**Task details:** Could you write out exactly, and only, the lines from the one containing "red spinning top: 15 -> 14" through the last line of the data, leaving out all pictures?

[Opening Excerpted records section]

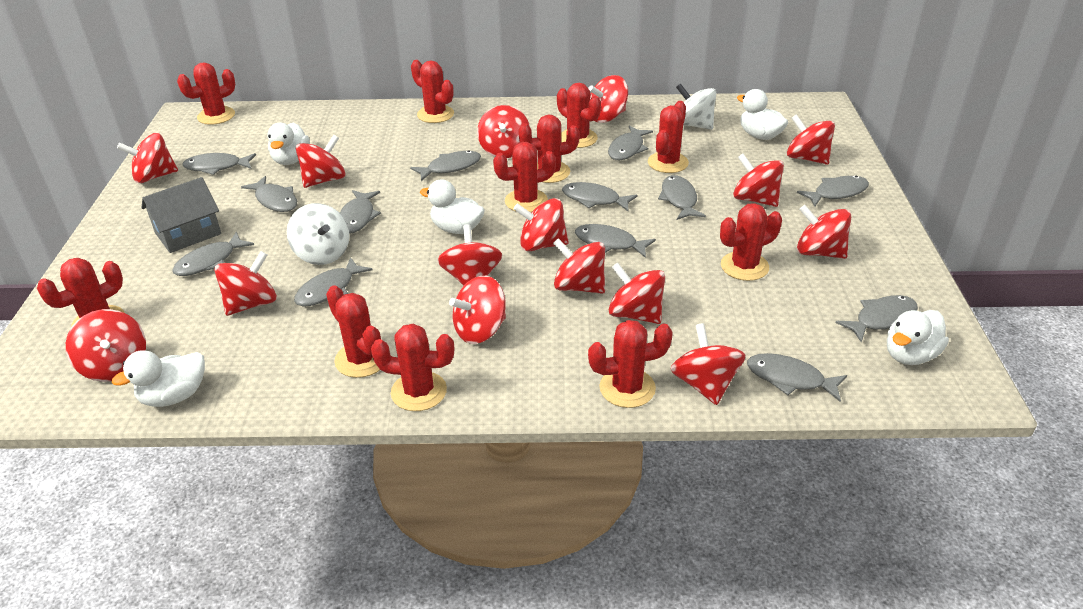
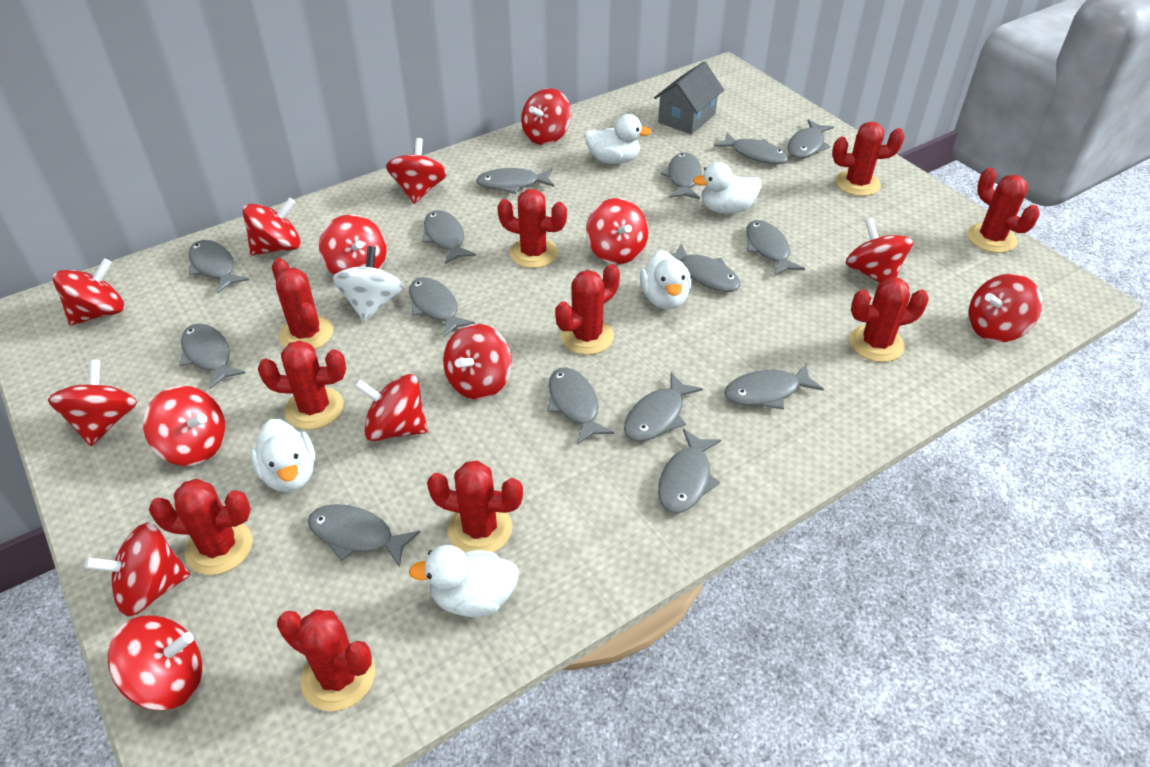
grey fish: 13 -> 15
red cactus: 11 -> 10
red spinning top: 15 -> 14
white spinning top: 2 -> 1

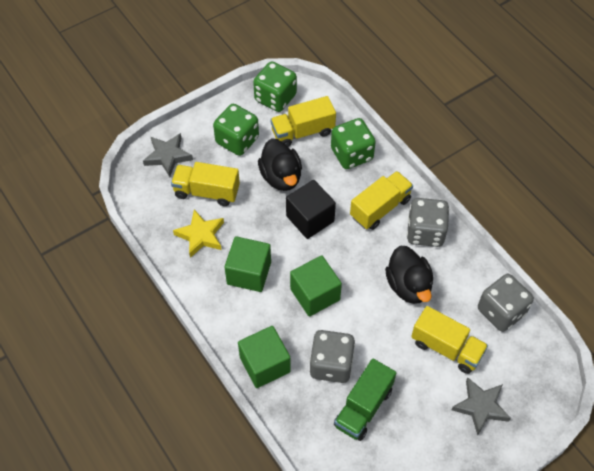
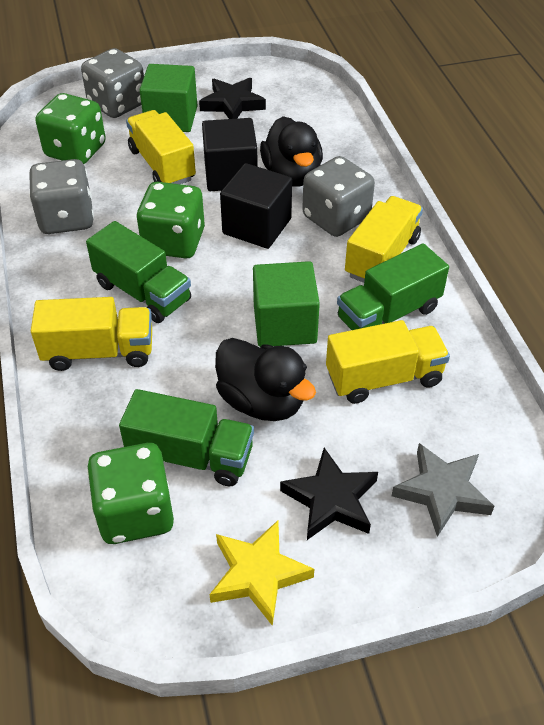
black cube: 1 -> 2
black star: 0 -> 2
green cube: 3 -> 2
green truck: 1 -> 3
grey star: 2 -> 1

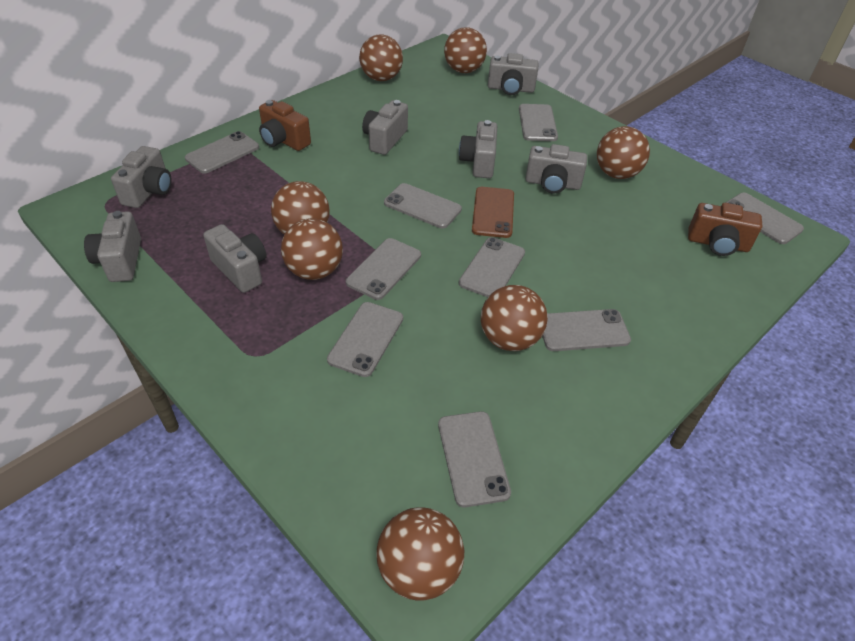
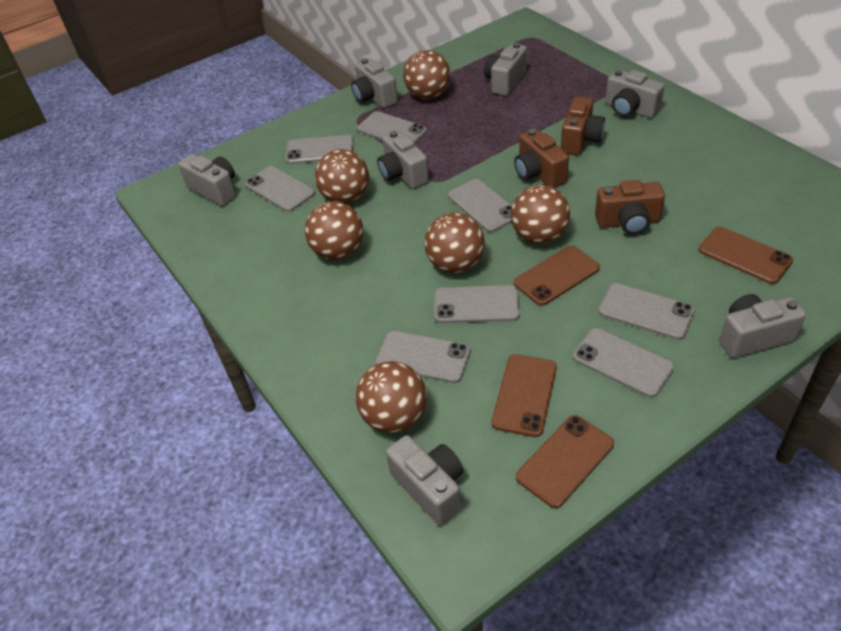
brown ball: 7 -> 6
brown camera: 2 -> 3
brown phone: 1 -> 4
grey phone: 9 -> 8

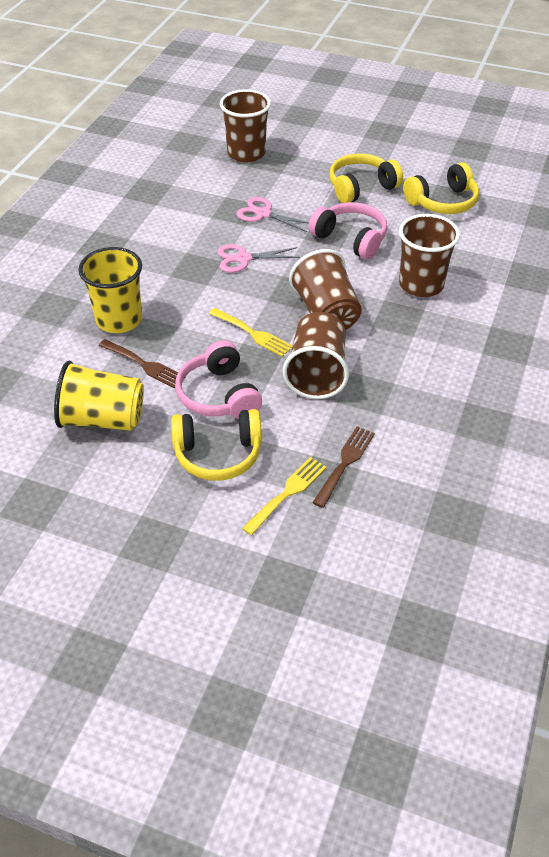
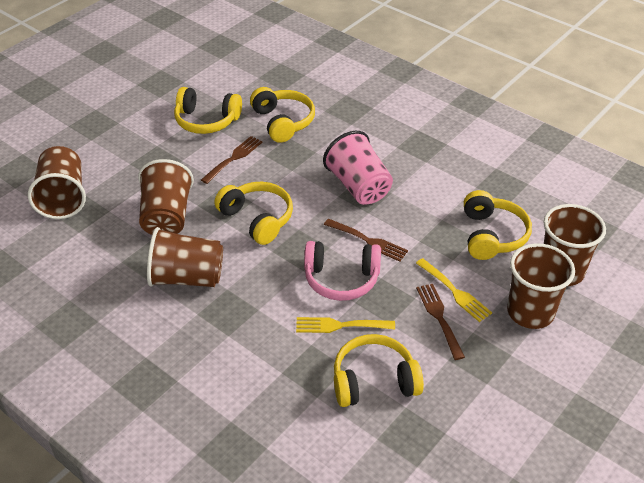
brown cup: 4 -> 5
brown fork: 2 -> 3
pink cup: 0 -> 1
pink headphones: 2 -> 1
pink scissors: 2 -> 0
yellow cup: 2 -> 0
yellow headphones: 3 -> 5

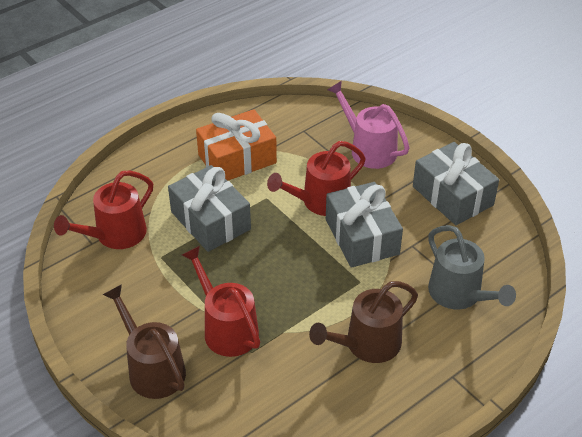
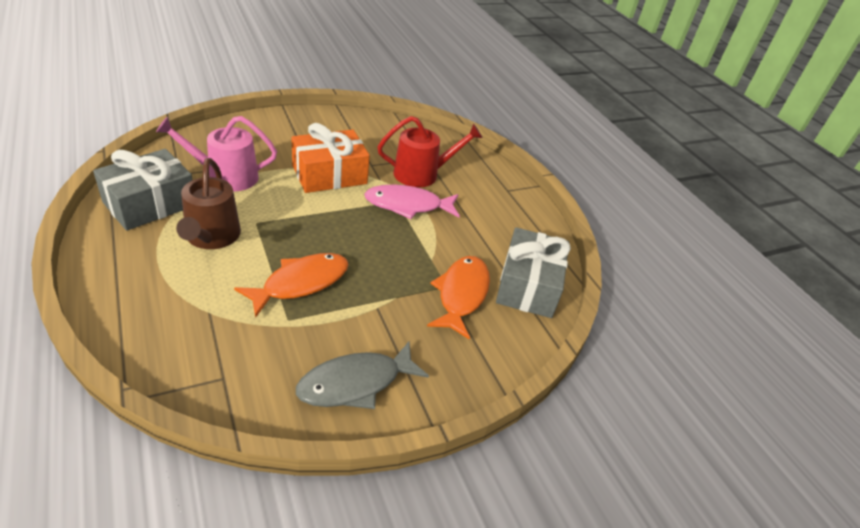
brown watering can: 2 -> 1
grey fish: 0 -> 1
grey gift: 3 -> 2
grey watering can: 1 -> 0
orange fish: 0 -> 2
pink fish: 0 -> 1
red watering can: 3 -> 1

[Closing Excerpted records section]

**Task answer:**
red spinning top: 15 -> 14
white spinning top: 2 -> 1

black cube: 1 -> 2
black star: 0 -> 2
green cube: 3 -> 2
green truck: 1 -> 3
grey star: 2 -> 1

brown ball: 7 -> 6
brown camera: 2 -> 3
brown phone: 1 -> 4
grey phone: 9 -> 8

brown cup: 4 -> 5
brown fork: 2 -> 3
pink cup: 0 -> 1
pink headphones: 2 -> 1
pink scissors: 2 -> 0
yellow cup: 2 -> 0
yellow headphones: 3 -> 5

brown watering can: 2 -> 1
grey fish: 0 -> 1
grey gift: 3 -> 2
grey watering can: 1 -> 0
orange fish: 0 -> 2
pink fish: 0 -> 1
red watering can: 3 -> 1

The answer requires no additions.